■ **Exercise**
Below are lines of data, and only some are wanted. Please repeat exactly those from the line that has "C5: 1uF (plus" through the line that has "R15: 10k (+5V, SDA) -> 10k (GND, SDA)".

■ **Extracted records**

------------

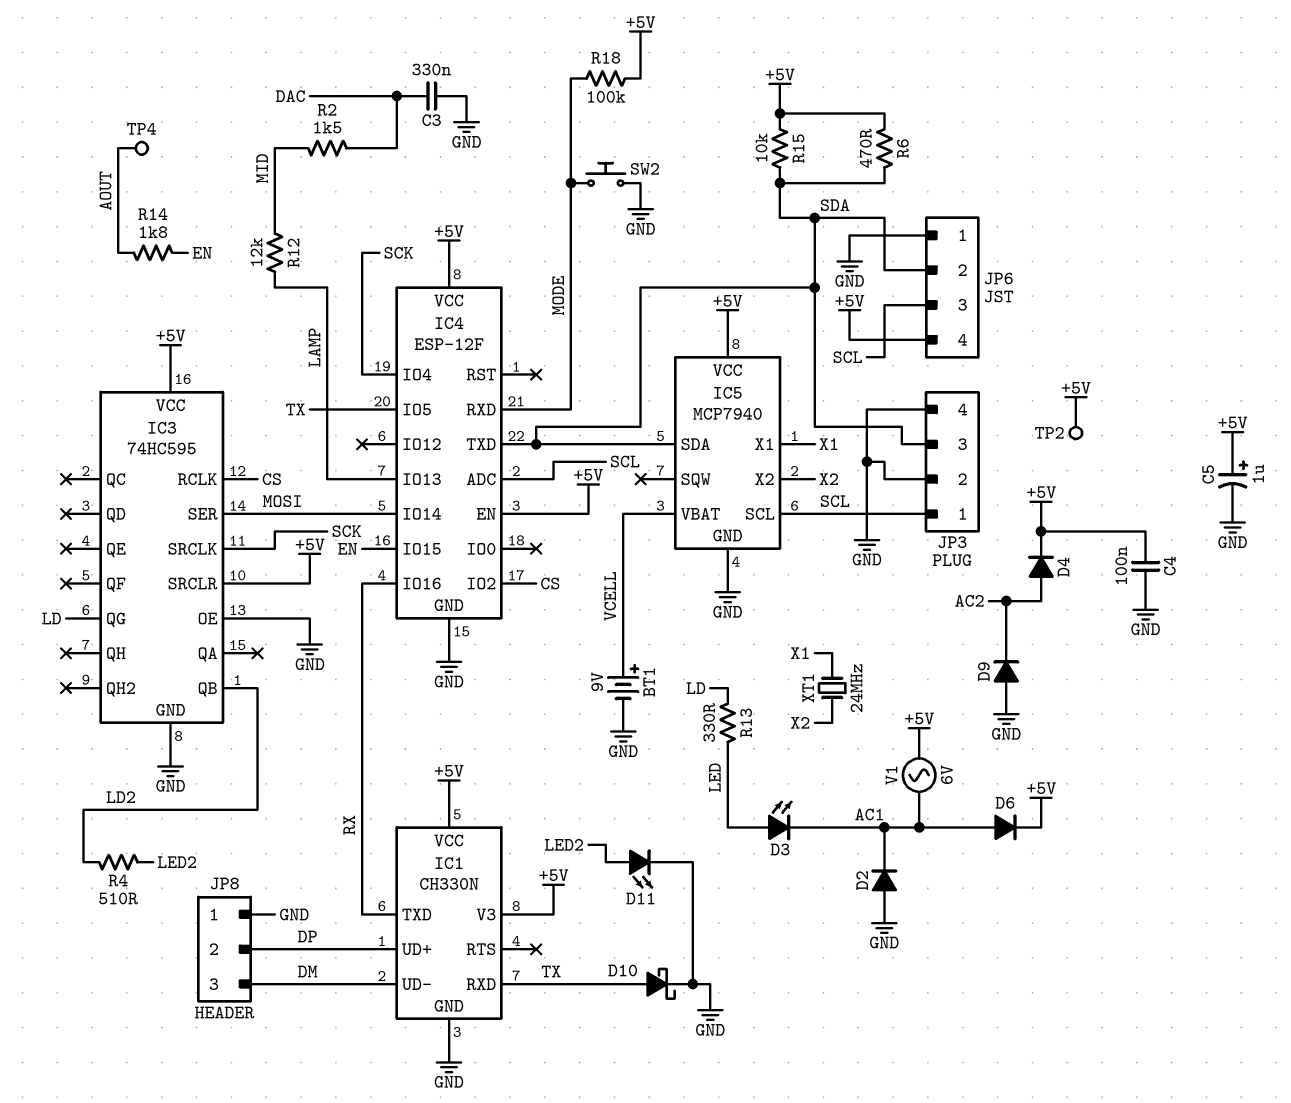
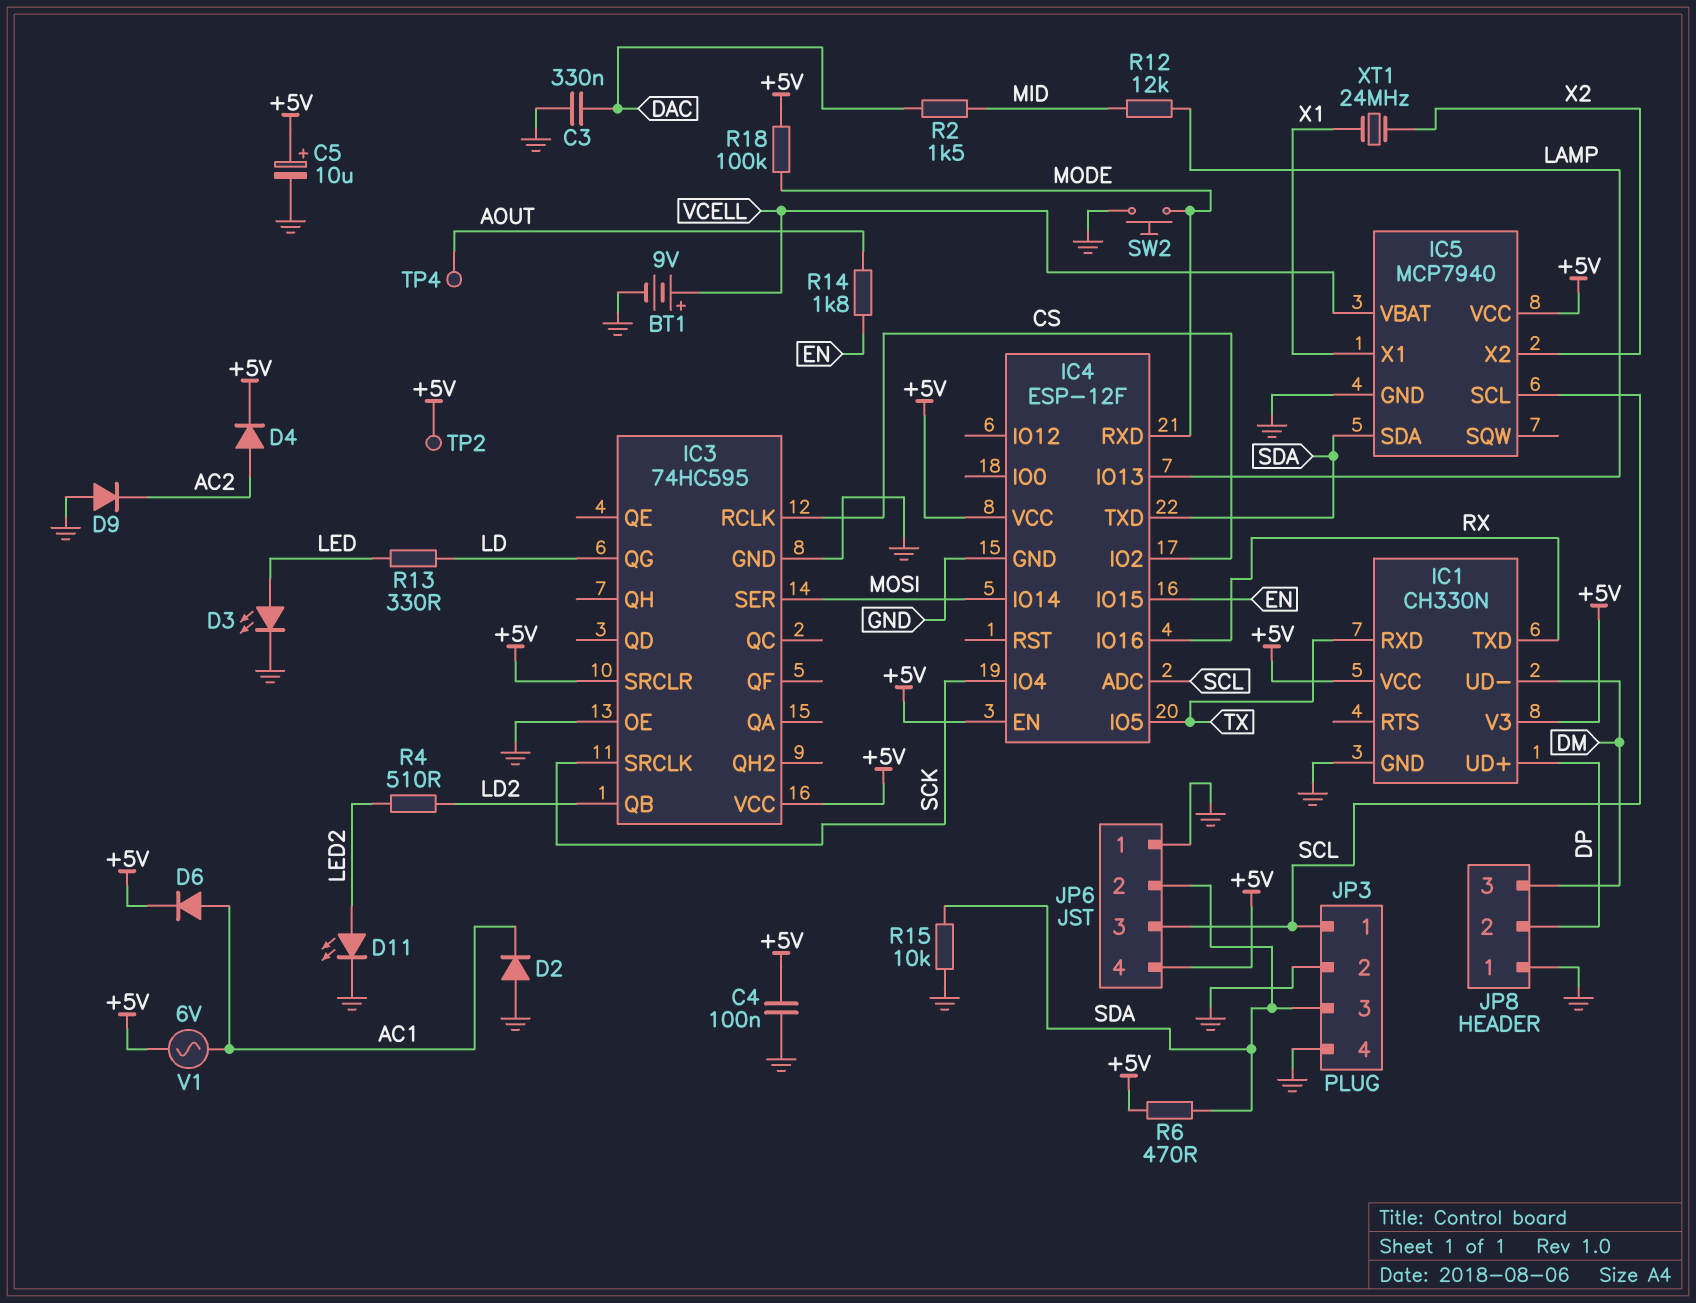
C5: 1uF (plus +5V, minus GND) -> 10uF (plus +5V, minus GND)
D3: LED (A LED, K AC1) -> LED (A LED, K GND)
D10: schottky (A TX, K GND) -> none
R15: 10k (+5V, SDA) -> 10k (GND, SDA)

------------

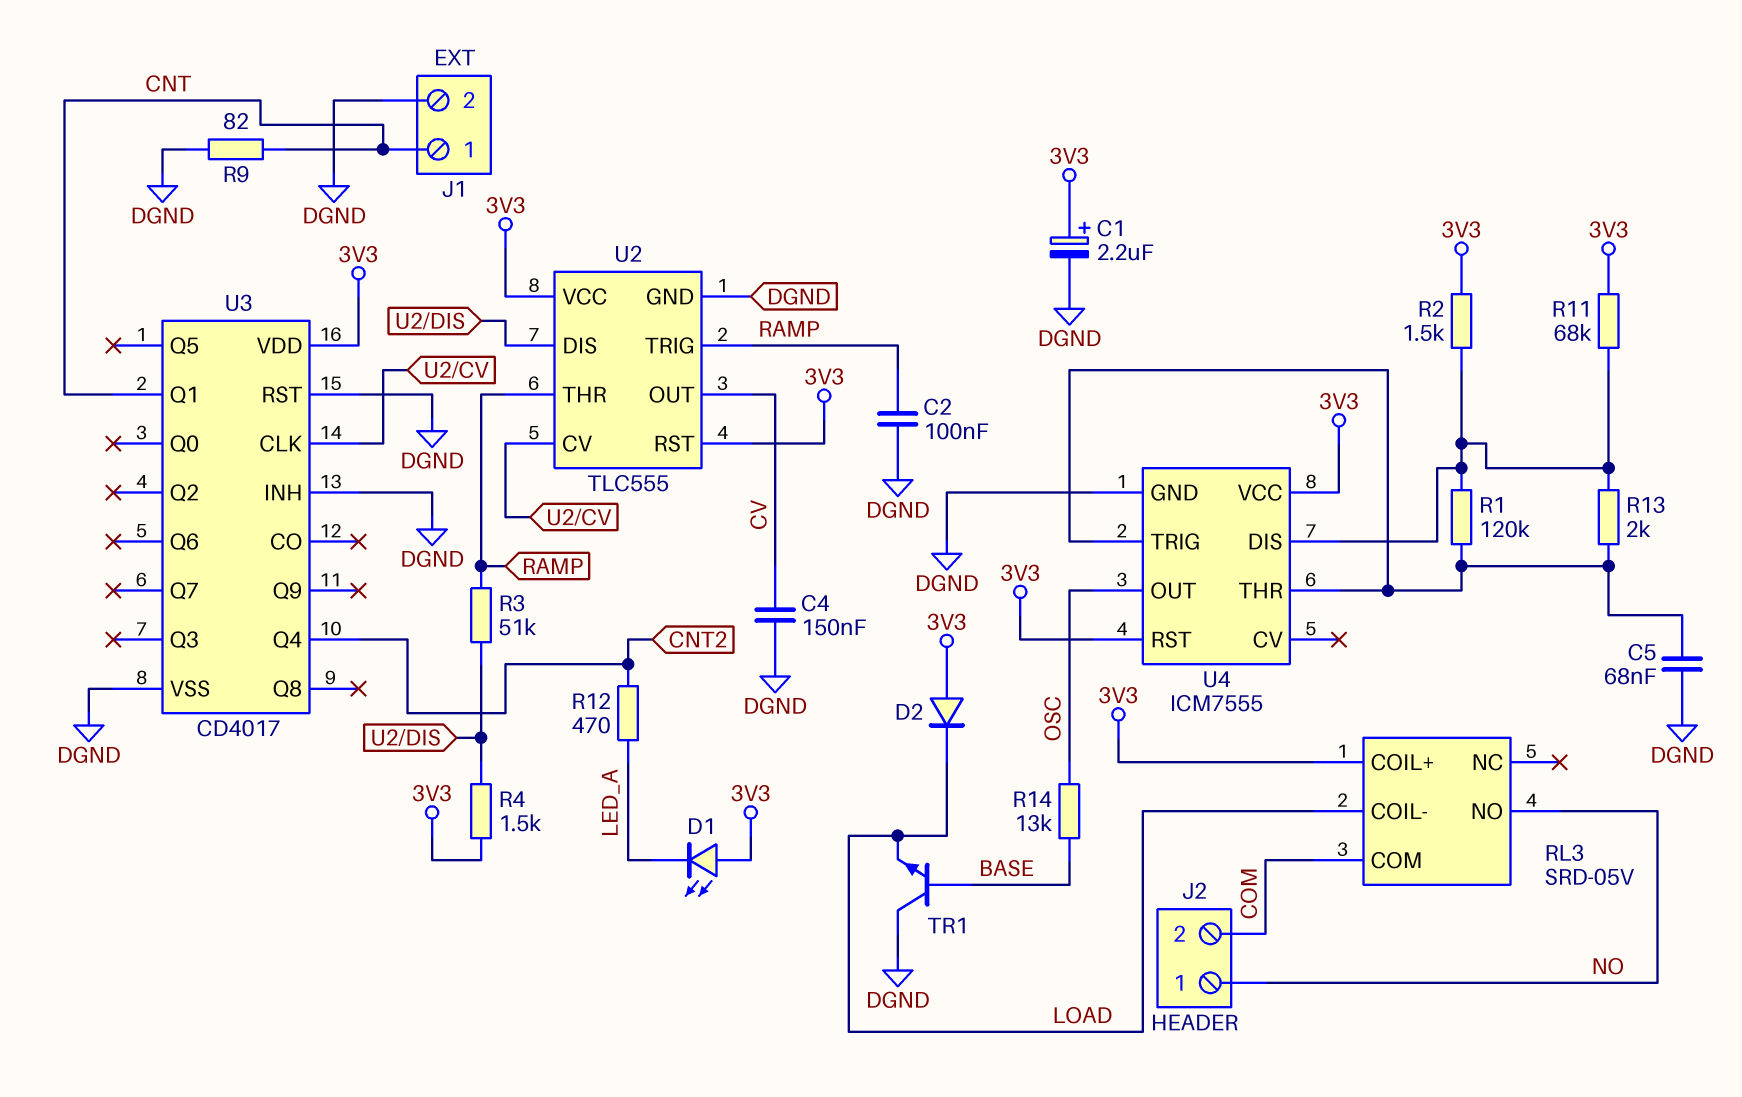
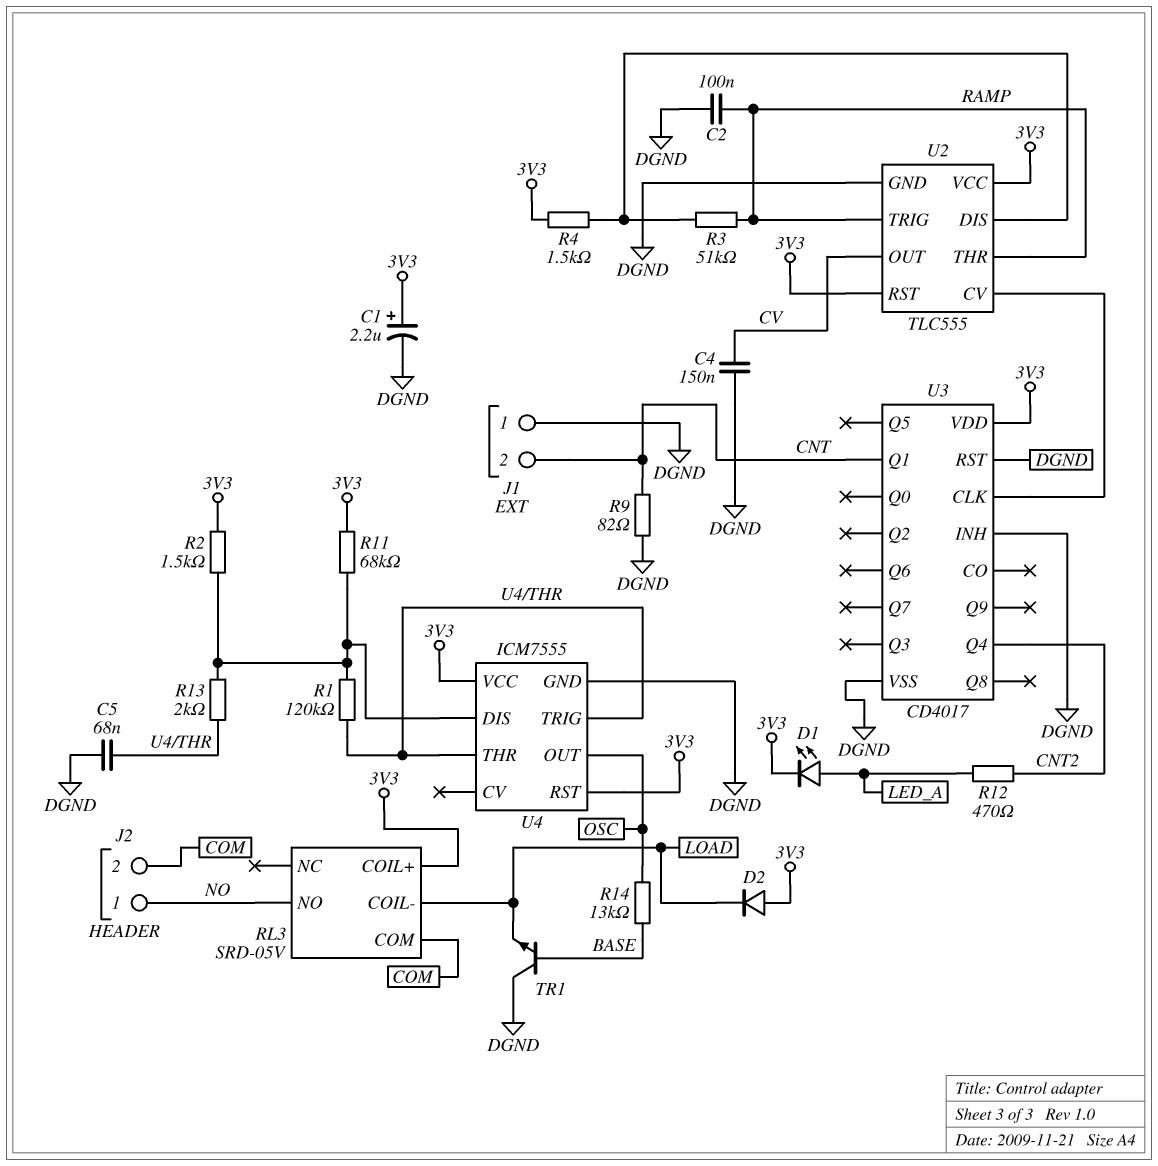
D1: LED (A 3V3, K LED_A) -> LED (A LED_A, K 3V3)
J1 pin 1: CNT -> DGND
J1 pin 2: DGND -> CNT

------------

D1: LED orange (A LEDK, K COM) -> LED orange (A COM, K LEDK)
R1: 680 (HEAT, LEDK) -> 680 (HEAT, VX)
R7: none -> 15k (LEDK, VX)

------------

■ **Task response**
C5: 1uF (plus +5V, minus GND) -> 10uF (plus +5V, minus GND)
D3: LED (A LED, K AC1) -> LED (A LED, K GND)
D10: schottky (A TX, K GND) -> none
R15: 10k (+5V, SDA) -> 10k (GND, SDA)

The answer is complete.